● **Problem**
Copy the data below verbatim, leaving out the pictures.

● **Task input**

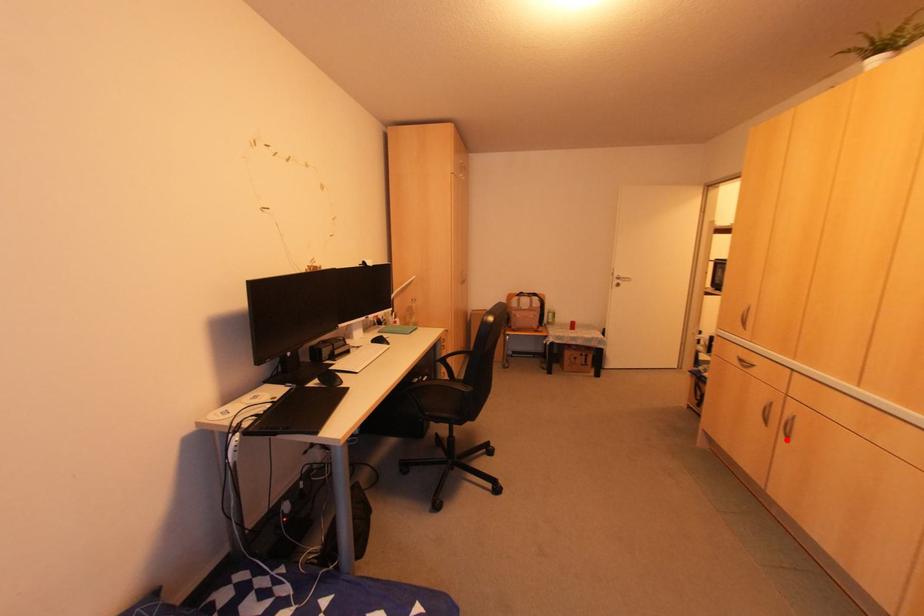
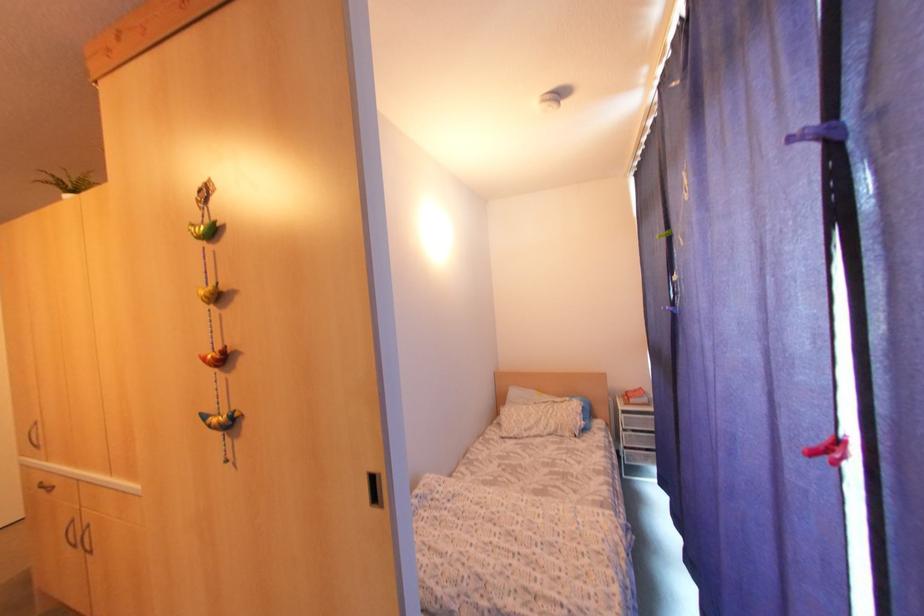
Question: I am providing you with two images of the same scene from different viewpoints. Given a red point in image1, look at the same physical point in image2. Is it:

Choices:
 (A) Closer to the viewpoint
 (B) Farther from the viewpoint

Answer: (A)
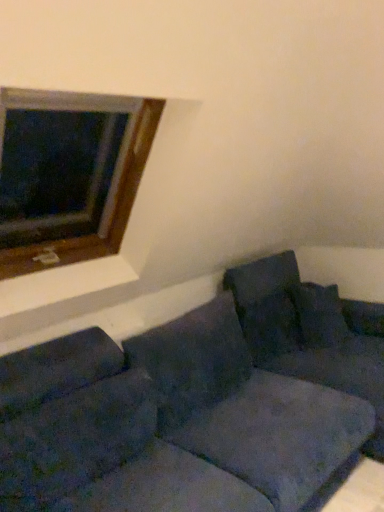
Question: Is velvet dark blue pillow at right, which is the 3th pillow from left to right, bigger than wooden frame at upper left?

Choices:
 (A) no
 (B) yes

Answer: (A)

Question: Is velvet dark blue pillow at right, which is the 3th pillow from left to right, surrounding wooden frame at upper left?

Choices:
 (A) no
 (B) yes

Answer: (A)

Question: Is velvet dark blue pillow at right, which is the 3th pillow from left to right, touching wooden frame at upper left?

Choices:
 (A) no
 (B) yes

Answer: (A)

Question: Is velvet dark blue pillow at right, which ranks as the first pillow in right-to-left order, further to the viewer compared to wooden frame at upper left?

Choices:
 (A) no
 (B) yes

Answer: (B)

Question: From a real-world perspective, is velvet dark blue pillow at right, which ranks as the first pillow in right-to-left order, located beneath wooden frame at upper left?

Choices:
 (A) yes
 (B) no

Answer: (A)

Question: Is wooden frame at upper left inside the boundaries of velvety dark blue pillow at center, the second pillow from the right, or outside?

Choices:
 (A) inside
 (B) outside

Answer: (B)

Question: Considering the relative positions of wooden frame at upper left and velvety dark blue pillow at center, the 2th pillow viewed from the left, in the image provided, is wooden frame at upper left to the left or to the right of velvety dark blue pillow at center, the 2th pillow viewed from the left,?

Choices:
 (A) right
 (B) left

Answer: (B)

Question: Looking at their shapes, would you say wooden frame at upper left is wider or thinner than velvety dark blue pillow at center, the second pillow from the right?

Choices:
 (A) wide
 (B) thin

Answer: (A)

Question: In the image, is wooden frame at upper left positioned in front of or behind velvety dark blue pillow at center, the 2th pillow viewed from the left?

Choices:
 (A) front
 (B) behind

Answer: (A)

Question: From a real-world perspective, is velvet dark blue pillow at right, which is the 3th pillow from left to right, above or below velvety dark blue pillow at center, the second pillow from the right?

Choices:
 (A) above
 (B) below

Answer: (A)

Question: Is point (337, 312) closer or farther from the camera than point (253, 332)?

Choices:
 (A) closer
 (B) farther

Answer: (B)

Question: Looking at the image, does velvet dark blue pillow at right, which ranks as the first pillow in right-to-left order, seem bigger or smaller compared to velvety dark blue pillow at center, the second pillow from the right?

Choices:
 (A) big
 (B) small

Answer: (A)

Question: From the image's perspective, is velvet dark blue pillow at right, which is the 3th pillow from left to right, located above or below velvety dark blue pillow at center, the second pillow from the right?

Choices:
 (A) above
 (B) below

Answer: (A)

Question: From the image's perspective, is velvety dark blue pillow at center, the 2th pillow viewed from the left, above or below wooden frame at upper left?

Choices:
 (A) below
 (B) above

Answer: (A)

Question: Considering the positions of velvety dark blue pillow at center, the second pillow from the right, and wooden frame at upper left in the image, is velvety dark blue pillow at center, the second pillow from the right, wider or thinner than wooden frame at upper left?

Choices:
 (A) wide
 (B) thin

Answer: (B)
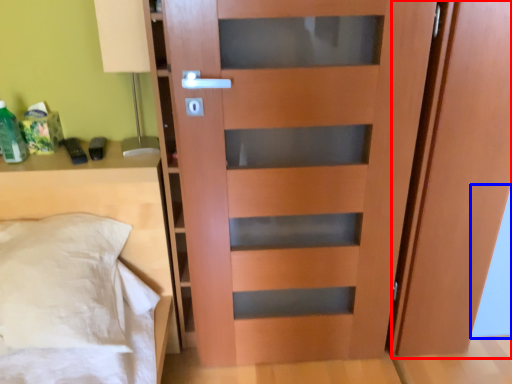
Question: Which point is closer to the camera, screen door (highlighted by a red box) or glass door (highlighted by a blue box)?

Choices:
 (A) screen door
 (B) glass door

Answer: (A)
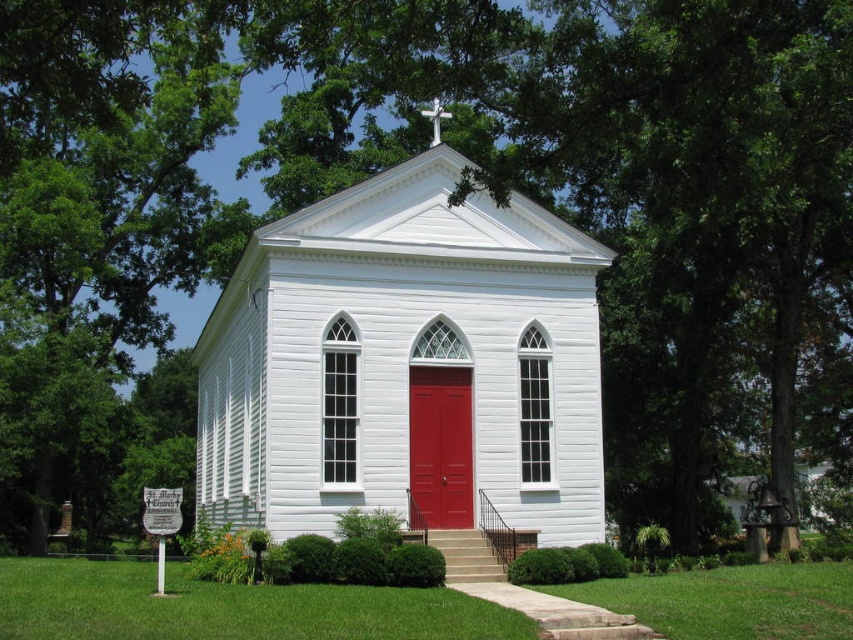
Question: Observing the image, what is the correct spatial positioning of white wood chapel at center in reference to matte wood door at center?

Choices:
 (A) right
 (B) left

Answer: (B)

Question: Does white wood chapel at center have a smaller size compared to matte wood door at center?

Choices:
 (A) no
 (B) yes

Answer: (A)

Question: Which of the following is the closest to the observer?

Choices:
 (A) (517, 349)
 (B) (457, 436)

Answer: (B)

Question: Which of the following is the farthest from the observer?

Choices:
 (A) (535, 252)
 (B) (463, 429)

Answer: (A)

Question: Does white wood chapel at center have a smaller size compared to matte wood door at center?

Choices:
 (A) no
 (B) yes

Answer: (A)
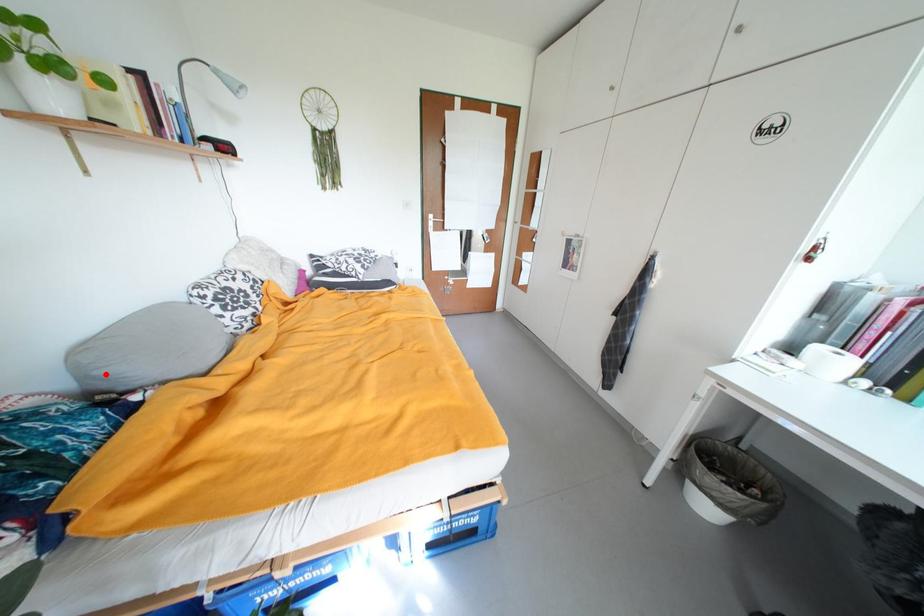
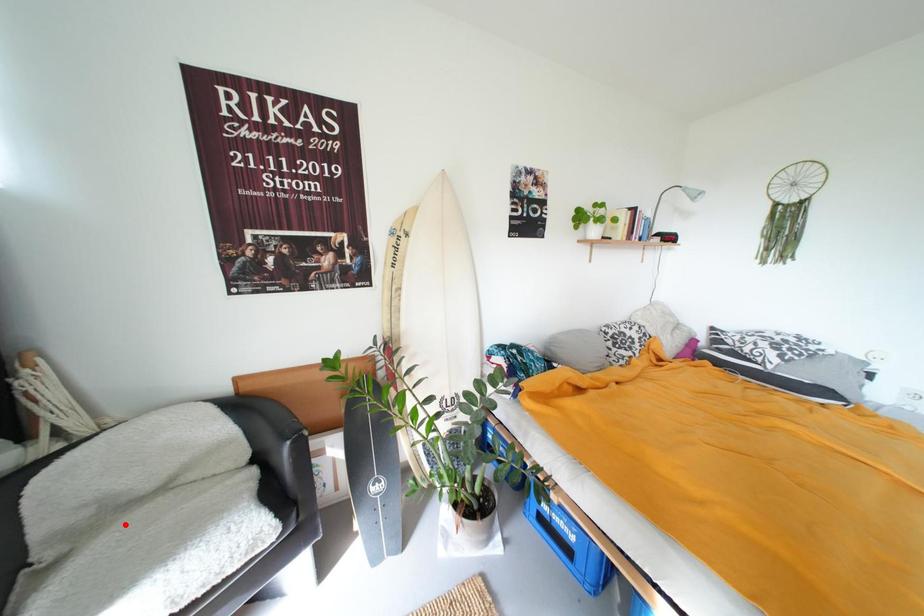
I am providing you with two images of the same scene from different viewpoints. A red point is marked on the first image and another point is marked on the second image. Do the highlighted points in image1 and image2 indicate the same real-world spot?

No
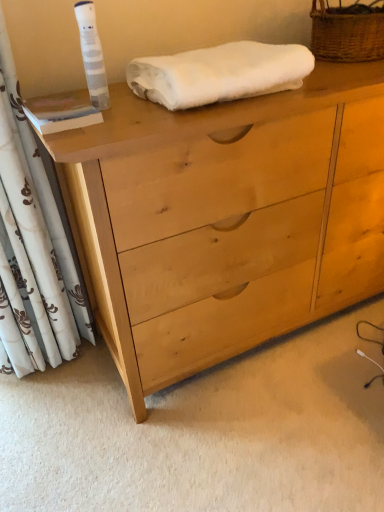
Question: From the image's perspective, is white floral fabric curtain at left positioned above or below light wood chest of drawers at center?

Choices:
 (A) above
 (B) below

Answer: (B)

Question: From a real-world perspective, is white floral fabric curtain at left positioned above or below light wood chest of drawers at center?

Choices:
 (A) above
 (B) below

Answer: (A)

Question: Which of these objects is positioned closest to the woven brown basket at upper right?

Choices:
 (A) light wood chest of drawers at center
 (B) white floral fabric curtain at left
 (C) white fluffy towel at upper center

Answer: (C)

Question: Considering the real-world distances, which object is farthest from the white floral fabric curtain at left?

Choices:
 (A) white fluffy towel at upper center
 (B) light wood chest of drawers at center
 (C) woven brown basket at upper right

Answer: (C)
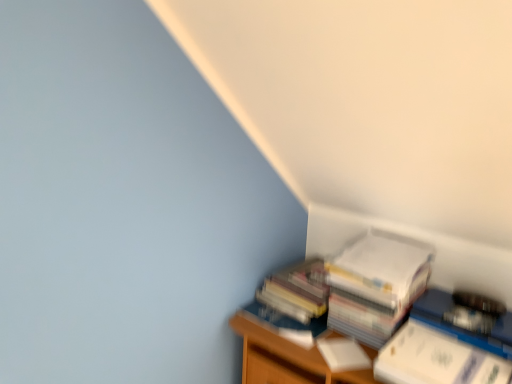
Where is `blank space situated above white paper at right, the 3th paperback book in the back-to-front sequence (from a real-world perspective)`? The height and width of the screenshot is (384, 512). blank space situated above white paper at right, the 3th paperback book in the back-to-front sequence (from a real-world perspective) is located at coordinates (448, 357).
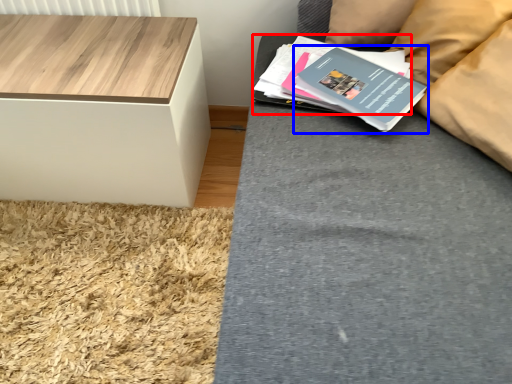
Question: Which point is further to the camera, paperback book (highlighted by a red box) or paperback book (highlighted by a blue box)?

Choices:
 (A) paperback book
 (B) paperback book

Answer: (A)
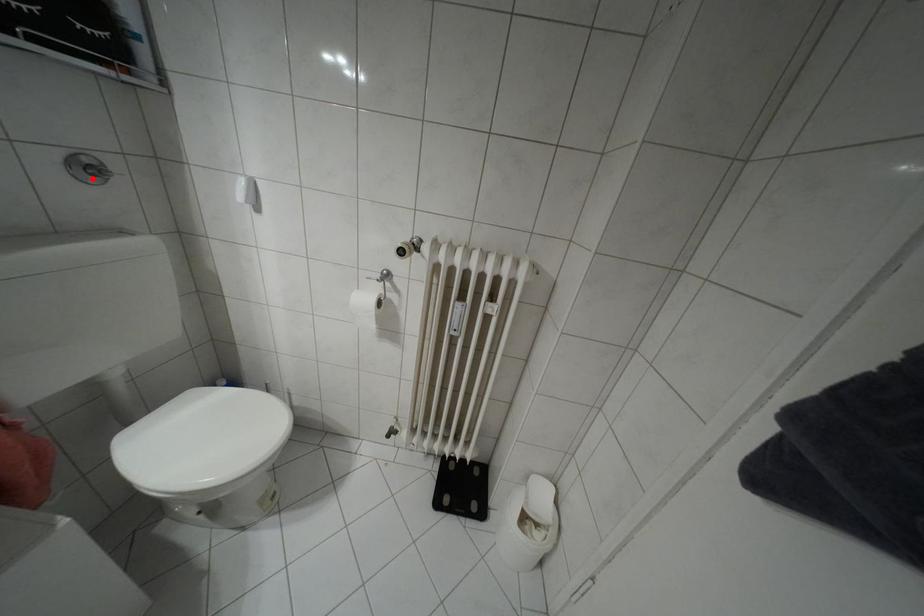
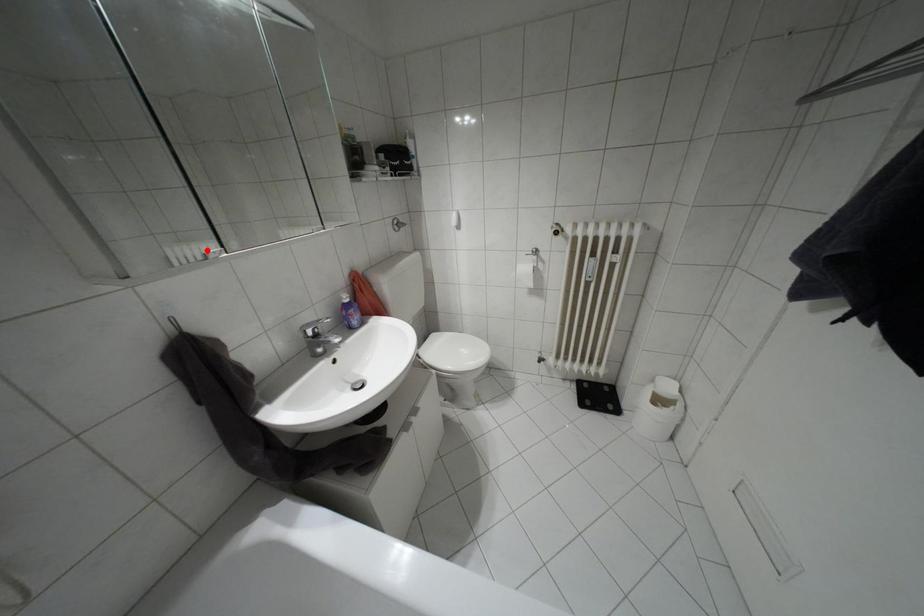
I am providing you with two images of the same scene from different viewpoints. A red point is marked on the first image and another point is marked on the second image. Is the marked point in image1 the same physical position as the marked point in image2?

No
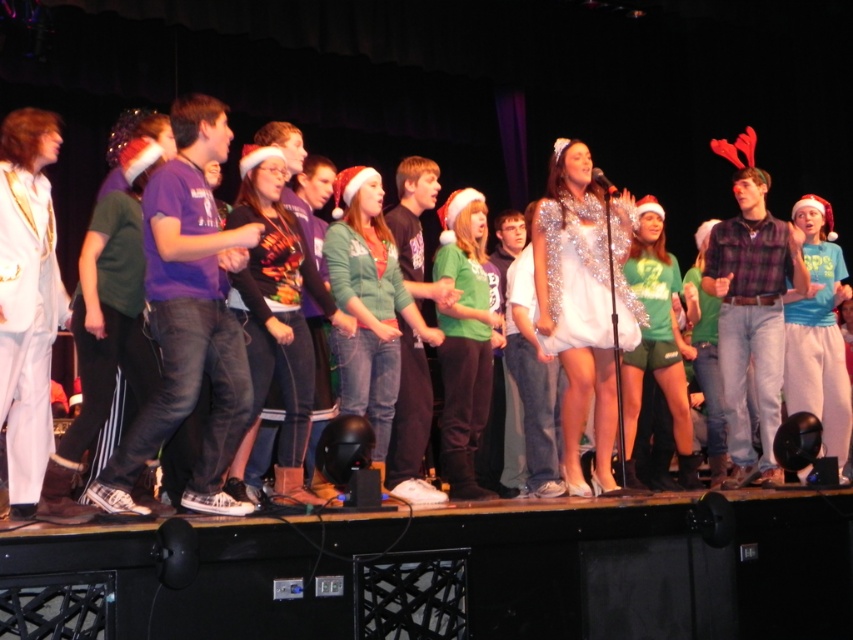
What do you see at coordinates (709, 179) in the screenshot? I see `shiny silver dress at center` at bounding box center [709, 179].

The width and height of the screenshot is (853, 640). I want to click on shiny silver dress at center, so click(x=709, y=179).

● **Answer box**
Question: I am providing you with two images of the same scene from different viewpoints. Given a red point in image1, look at the same physical point in image2. Is it:

Choices:
 (A) Closer to the viewpoint
 (B) Farther from the viewpoint

Answer: (A)
Question: Is velvet dark blue pillow at right, which is the 3th pillow from left to right, bigger than wooden frame at upper left?

Choices:
 (A) no
 (B) yes

Answer: (A)

Question: Is velvet dark blue pillow at right, which is the 3th pillow from left to right, surrounding wooden frame at upper left?

Choices:
 (A) no
 (B) yes

Answer: (A)

Question: Is velvet dark blue pillow at right, which is the 3th pillow from left to right, touching wooden frame at upper left?

Choices:
 (A) no
 (B) yes

Answer: (A)

Question: Is velvet dark blue pillow at right, which ranks as the first pillow in right-to-left order, further to the viewer compared to wooden frame at upper left?

Choices:
 (A) no
 (B) yes

Answer: (B)

Question: From a real-world perspective, is velvet dark blue pillow at right, which ranks as the first pillow in right-to-left order, located beneath wooden frame at upper left?

Choices:
 (A) yes
 (B) no

Answer: (A)

Question: Is wooden frame at upper left inside the boundaries of velvety dark blue pillow at center, the second pillow from the right, or outside?

Choices:
 (A) inside
 (B) outside

Answer: (B)

Question: Considering the relative positions of wooden frame at upper left and velvety dark blue pillow at center, the 2th pillow viewed from the left, in the image provided, is wooden frame at upper left to the left or to the right of velvety dark blue pillow at center, the 2th pillow viewed from the left,?

Choices:
 (A) right
 (B) left

Answer: (B)

Question: Looking at their shapes, would you say wooden frame at upper left is wider or thinner than velvety dark blue pillow at center, the second pillow from the right?

Choices:
 (A) wide
 (B) thin

Answer: (A)

Question: In the image, is wooden frame at upper left positioned in front of or behind velvety dark blue pillow at center, the 2th pillow viewed from the left?

Choices:
 (A) front
 (B) behind

Answer: (A)

Question: From a real-world perspective, is velvet dark blue pillow at right, which is the 3th pillow from left to right, above or below velvety dark blue pillow at center, the second pillow from the right?

Choices:
 (A) above
 (B) below

Answer: (A)

Question: Is point (337, 312) closer or farther from the camera than point (253, 332)?

Choices:
 (A) closer
 (B) farther

Answer: (B)

Question: Looking at the image, does velvet dark blue pillow at right, which ranks as the first pillow in right-to-left order, seem bigger or smaller compared to velvety dark blue pillow at center, the second pillow from the right?

Choices:
 (A) big
 (B) small

Answer: (A)

Question: From the image's perspective, is velvet dark blue pillow at right, which is the 3th pillow from left to right, located above or below velvety dark blue pillow at center, the second pillow from the right?

Choices:
 (A) above
 (B) below

Answer: (A)

Question: From the image's perspective, is velvety dark blue pillow at center, the 2th pillow viewed from the left, above or below wooden frame at upper left?

Choices:
 (A) below
 (B) above

Answer: (A)

Question: Considering the positions of velvety dark blue pillow at center, the second pillow from the right, and wooden frame at upper left in the image, is velvety dark blue pillow at center, the second pillow from the right, wider or thinner than wooden frame at upper left?

Choices:
 (A) wide
 (B) thin

Answer: (B)
Question: Which point is closer to the camera, screen door (highlighted by a red box) or glass door (highlighted by a blue box)?

Choices:
 (A) screen door
 (B) glass door

Answer: (A)
Question: Observing the image, what is the correct spatial positioning of white wood chapel at center in reference to matte wood door at center?

Choices:
 (A) right
 (B) left

Answer: (B)

Question: Does white wood chapel at center have a smaller size compared to matte wood door at center?

Choices:
 (A) no
 (B) yes

Answer: (A)

Question: Which of the following is the closest to the observer?

Choices:
 (A) (517, 349)
 (B) (457, 436)

Answer: (B)

Question: Which of the following is the farthest from the observer?

Choices:
 (A) (535, 252)
 (B) (463, 429)

Answer: (A)

Question: Does white wood chapel at center have a smaller size compared to matte wood door at center?

Choices:
 (A) no
 (B) yes

Answer: (A)
I am providing you with two images of the same scene from different viewpoints. A red point is marked on the first image and another point is marked on the second image. Do the highlighted points in image1 and image2 indicate the same real-world spot?

No
Question: From the image's perspective, is white floral fabric curtain at left positioned above or below light wood chest of drawers at center?

Choices:
 (A) above
 (B) below

Answer: (B)

Question: From a real-world perspective, is white floral fabric curtain at left positioned above or below light wood chest of drawers at center?

Choices:
 (A) above
 (B) below

Answer: (A)

Question: Which of these objects is positioned closest to the woven brown basket at upper right?

Choices:
 (A) light wood chest of drawers at center
 (B) white floral fabric curtain at left
 (C) white fluffy towel at upper center

Answer: (C)

Question: Considering the real-world distances, which object is farthest from the white floral fabric curtain at left?

Choices:
 (A) white fluffy towel at upper center
 (B) light wood chest of drawers at center
 (C) woven brown basket at upper right

Answer: (C)
Where is `blank space situated above white paper at right, the 3th paperback book in the back-to-front sequence (from a real-world perspective)`? The height and width of the screenshot is (384, 512). blank space situated above white paper at right, the 3th paperback book in the back-to-front sequence (from a real-world perspective) is located at coordinates (448, 357).
Question: Which point is further to the camera, paperback book (highlighted by a red box) or paperback book (highlighted by a blue box)?

Choices:
 (A) paperback book
 (B) paperback book

Answer: (A)
I am providing you with two images of the same scene from different viewpoints. A red point is marked on the first image and another point is marked on the second image. Is the marked point in image1 the same physical position as the marked point in image2?

No
What do you see at coordinates (709, 179) in the screenshot? I see `shiny silver dress at center` at bounding box center [709, 179].

The width and height of the screenshot is (853, 640). I want to click on shiny silver dress at center, so click(x=709, y=179).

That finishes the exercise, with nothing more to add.